--- Objective ---
Below are some records. Quote exactly the lines from the one that contains "Find all instances" through the last, both included, and leave out the pictures.

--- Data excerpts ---
[START]

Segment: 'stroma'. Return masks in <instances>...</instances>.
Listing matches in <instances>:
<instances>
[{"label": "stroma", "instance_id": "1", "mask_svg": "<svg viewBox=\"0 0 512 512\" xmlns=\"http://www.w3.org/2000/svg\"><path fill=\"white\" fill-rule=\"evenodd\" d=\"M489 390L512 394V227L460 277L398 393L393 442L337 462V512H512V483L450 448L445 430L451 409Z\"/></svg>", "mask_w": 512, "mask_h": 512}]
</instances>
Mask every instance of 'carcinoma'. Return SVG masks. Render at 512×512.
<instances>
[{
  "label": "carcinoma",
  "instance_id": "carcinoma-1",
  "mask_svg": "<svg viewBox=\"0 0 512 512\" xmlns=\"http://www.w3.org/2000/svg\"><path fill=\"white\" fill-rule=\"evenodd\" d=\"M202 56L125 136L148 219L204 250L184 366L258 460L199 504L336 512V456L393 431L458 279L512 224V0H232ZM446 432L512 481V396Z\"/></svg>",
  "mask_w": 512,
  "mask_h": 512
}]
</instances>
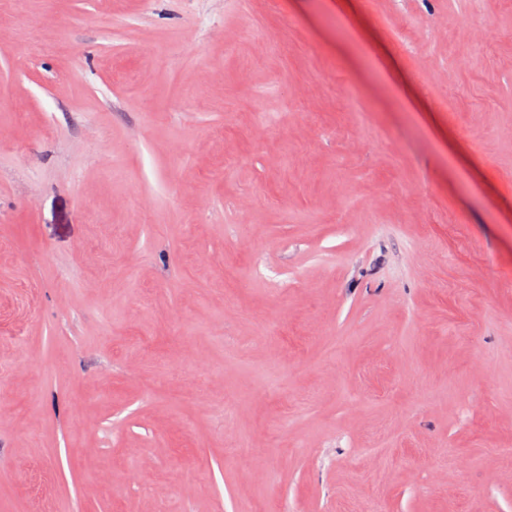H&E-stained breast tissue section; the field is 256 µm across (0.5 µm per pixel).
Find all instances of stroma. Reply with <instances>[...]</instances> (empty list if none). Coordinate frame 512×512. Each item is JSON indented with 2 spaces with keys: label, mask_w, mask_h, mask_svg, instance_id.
Listing matches in <instances>:
<instances>
[{
  "label": "stroma",
  "mask_w": 512,
  "mask_h": 512,
  "mask_svg": "<svg viewBox=\"0 0 512 512\" xmlns=\"http://www.w3.org/2000/svg\"><path fill=\"white\" fill-rule=\"evenodd\" d=\"M0 13V512H512V0Z\"/></svg>",
  "instance_id": "obj_1"
}]
</instances>
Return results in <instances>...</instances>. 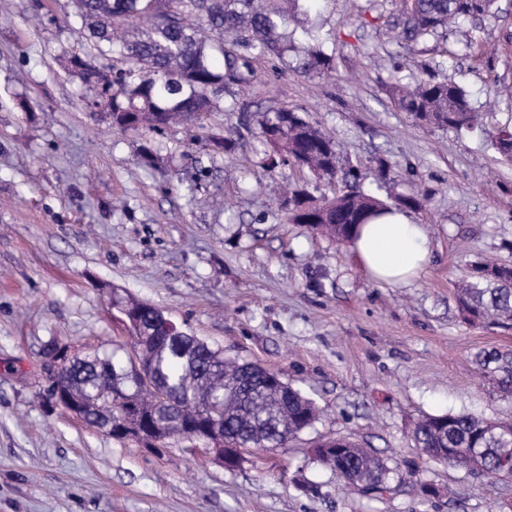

[END]

--- Answer to this problem ---
Find all instances of stroma. Reply with <instances>[...]</instances> (empty list if none). Coordinate frame 512×512. Each item is JSON indented with 2 spaces with keys: label, mask_w, mask_h, mask_svg, instance_id.
Listing matches in <instances>:
<instances>
[{
  "label": "stroma",
  "mask_w": 512,
  "mask_h": 512,
  "mask_svg": "<svg viewBox=\"0 0 512 512\" xmlns=\"http://www.w3.org/2000/svg\"><path fill=\"white\" fill-rule=\"evenodd\" d=\"M0 13V512H512V0Z\"/></svg>",
  "instance_id": "obj_1"
}]
</instances>
Return results in <instances>...</instances>. 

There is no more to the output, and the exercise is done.